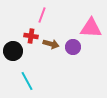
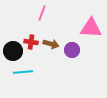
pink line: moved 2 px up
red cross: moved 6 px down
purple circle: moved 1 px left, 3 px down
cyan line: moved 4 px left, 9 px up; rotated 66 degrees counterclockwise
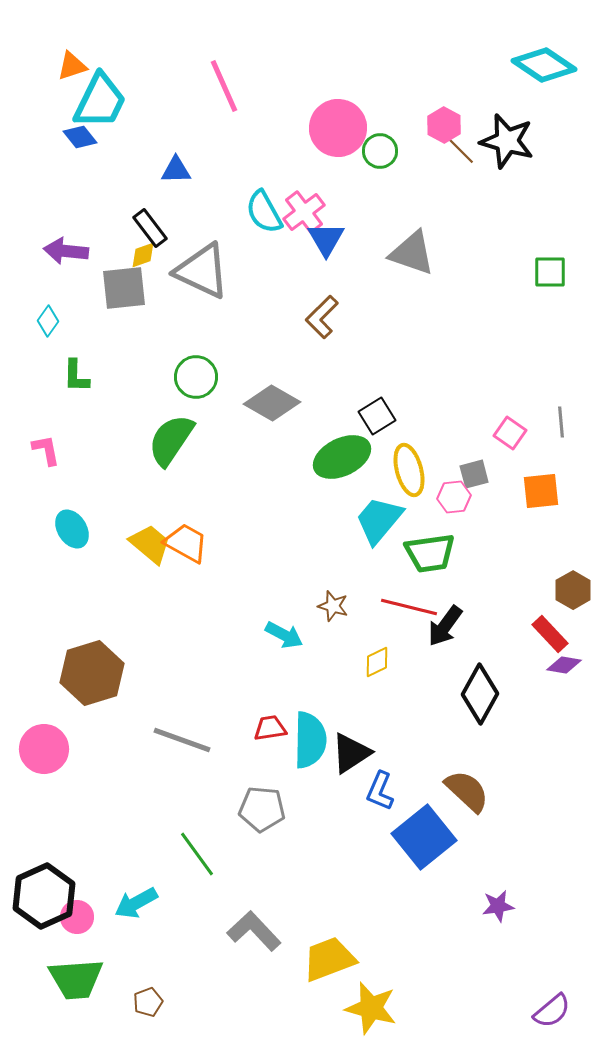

* * * * * * * * *

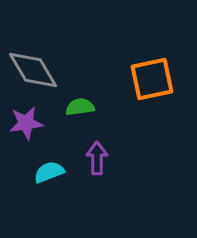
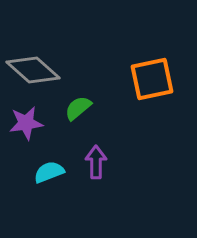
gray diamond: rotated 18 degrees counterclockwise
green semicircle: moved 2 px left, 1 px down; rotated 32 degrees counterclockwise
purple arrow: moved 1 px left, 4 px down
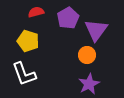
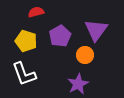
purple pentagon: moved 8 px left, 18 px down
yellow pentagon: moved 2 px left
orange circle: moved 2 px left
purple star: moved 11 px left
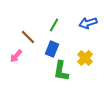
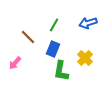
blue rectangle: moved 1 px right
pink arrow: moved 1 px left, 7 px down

* * * * * * * * *

### To do
Print everything from the line with "yellow pentagon: moved 2 px left" down to the line with "pink arrow: moved 1 px left, 7 px down" in the entries above, both lines included and nothing more, without the pictures.

### Problem solution
yellow pentagon: moved 2 px left
orange circle: moved 2 px left
purple star: moved 11 px left
blue rectangle: moved 1 px right
pink arrow: moved 1 px left, 7 px down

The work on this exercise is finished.